◆ Instructions for the task: Your task is to print all of the data below exactly, with no pictures included.

◆ Records for this exercise:
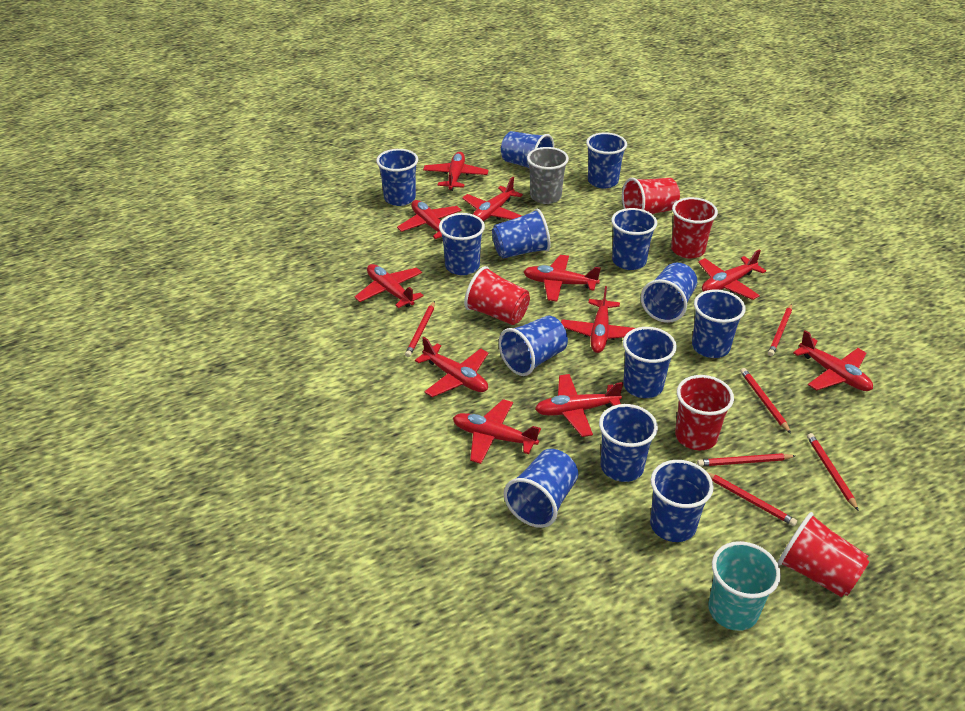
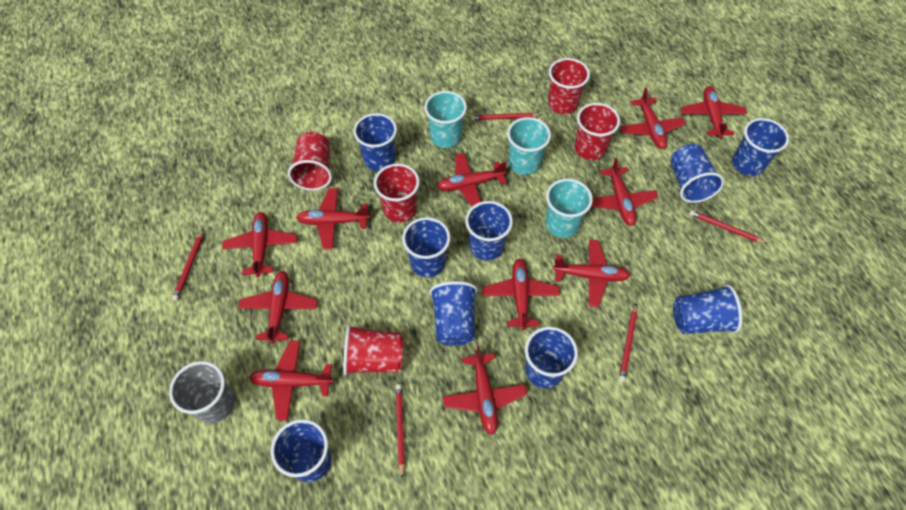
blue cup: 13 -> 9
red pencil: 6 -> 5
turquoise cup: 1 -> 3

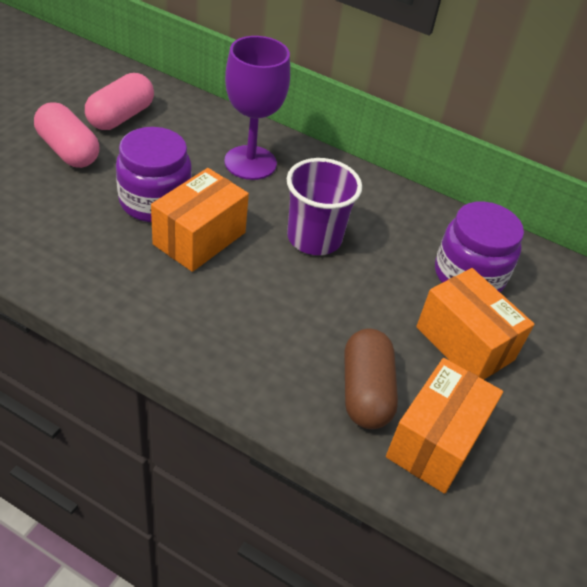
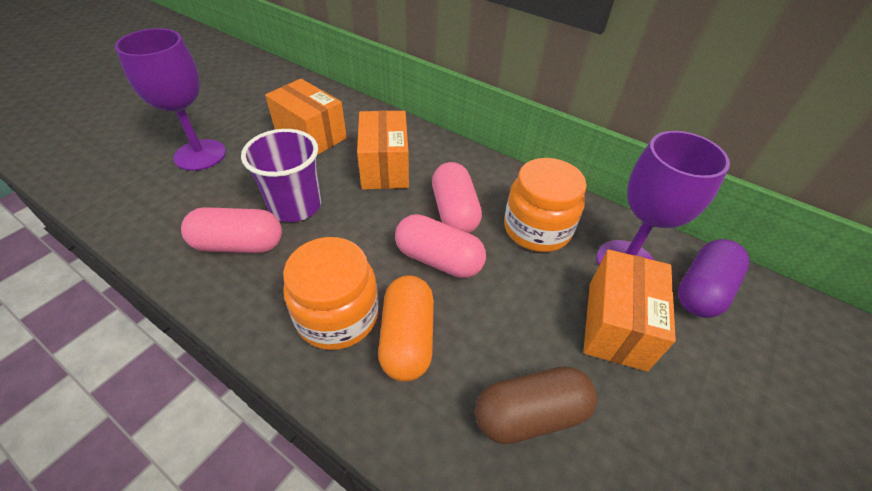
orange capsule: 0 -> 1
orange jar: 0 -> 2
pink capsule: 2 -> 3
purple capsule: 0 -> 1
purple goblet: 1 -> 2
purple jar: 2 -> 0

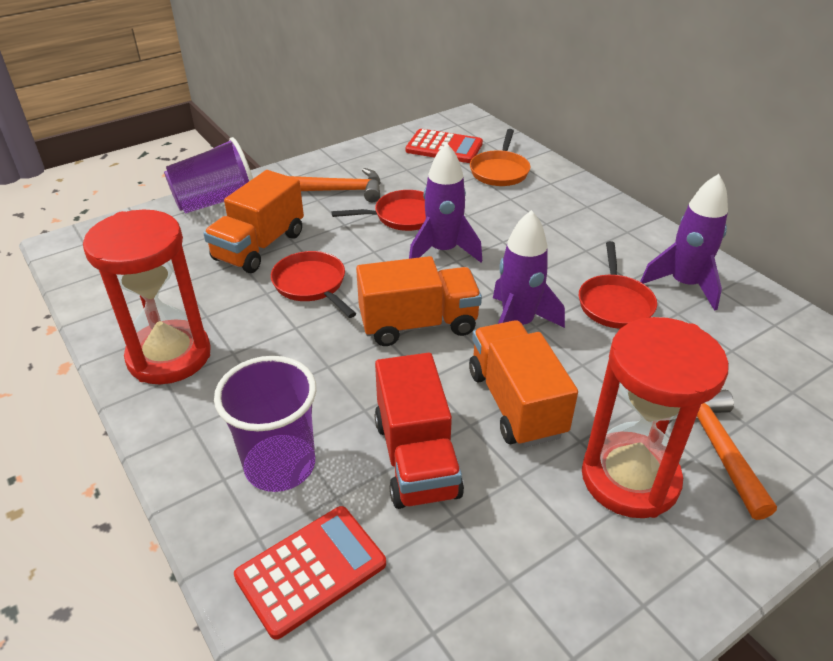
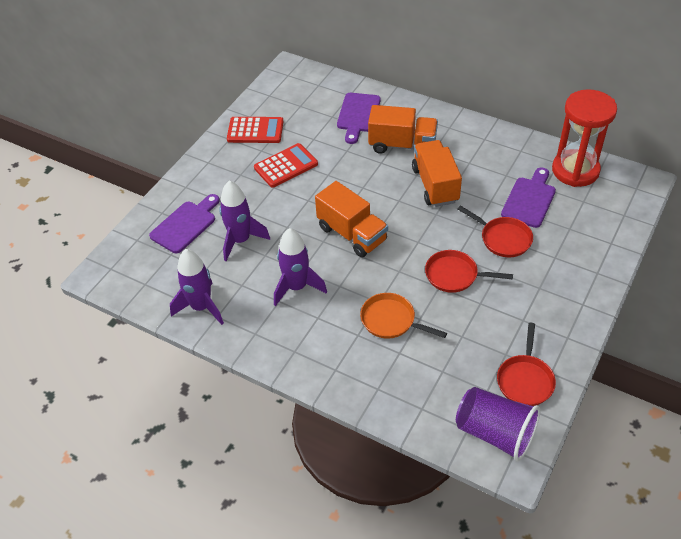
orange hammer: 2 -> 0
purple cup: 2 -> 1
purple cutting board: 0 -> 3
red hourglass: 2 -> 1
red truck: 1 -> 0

◆ Output of the exercise:
blue cup: 13 -> 9
red pencil: 6 -> 5
turquoise cup: 1 -> 3

orange capsule: 0 -> 1
orange jar: 0 -> 2
pink capsule: 2 -> 3
purple capsule: 0 -> 1
purple goblet: 1 -> 2
purple jar: 2 -> 0

orange hammer: 2 -> 0
purple cup: 2 -> 1
purple cutting board: 0 -> 3
red hourglass: 2 -> 1
red truck: 1 -> 0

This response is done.